(Beginning of Data records)

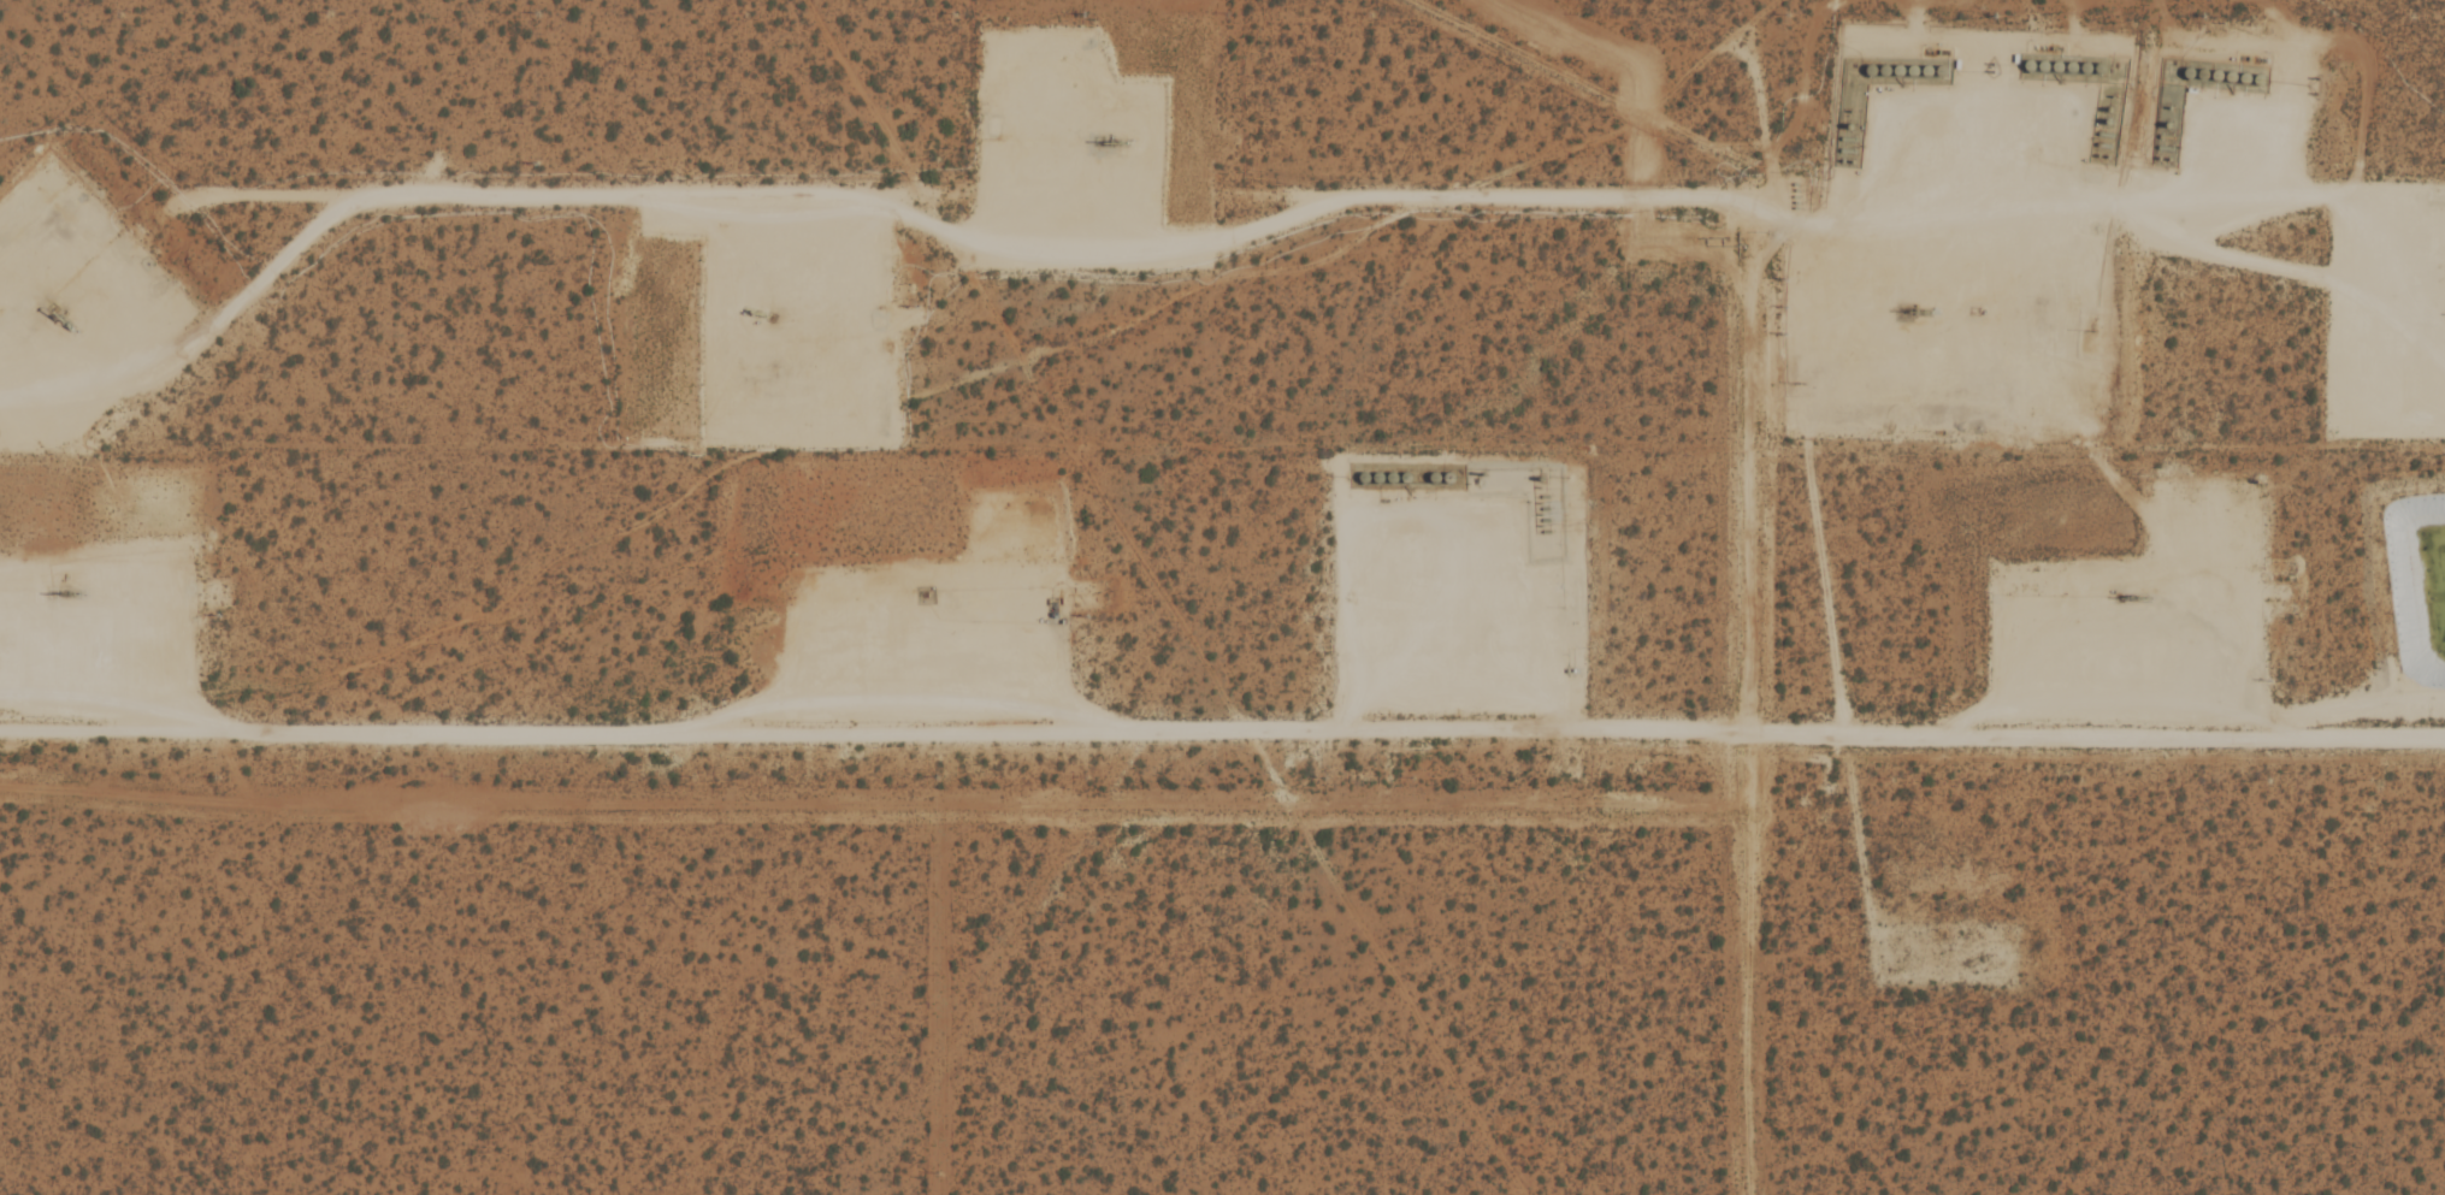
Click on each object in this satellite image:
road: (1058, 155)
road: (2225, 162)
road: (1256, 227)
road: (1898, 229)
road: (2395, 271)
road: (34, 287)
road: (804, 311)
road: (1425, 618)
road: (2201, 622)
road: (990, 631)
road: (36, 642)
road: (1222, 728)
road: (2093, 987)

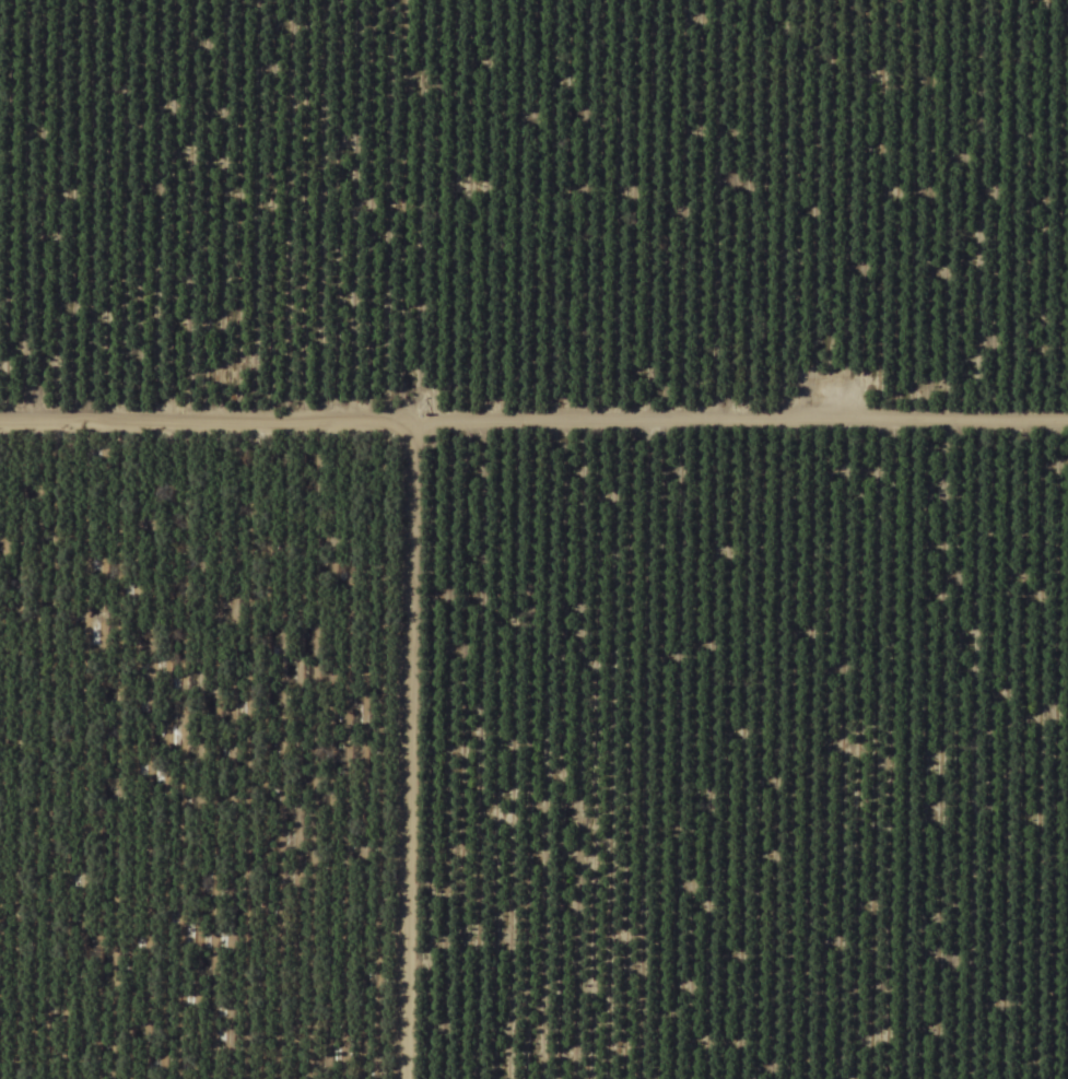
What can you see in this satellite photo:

(End of Data records)

A faithful copy is needed: reproduce all of the data above, leaving the pictures out.

Click on each object in this satellite image:
road: (1058, 155)
road: (2225, 162)
road: (1256, 227)
road: (1898, 229)
road: (2395, 271)
road: (34, 287)
road: (804, 311)
road: (1425, 618)
road: (2201, 622)
road: (990, 631)
road: (36, 642)
road: (1222, 728)
road: (2093, 987)

What can you see in this satellite photo:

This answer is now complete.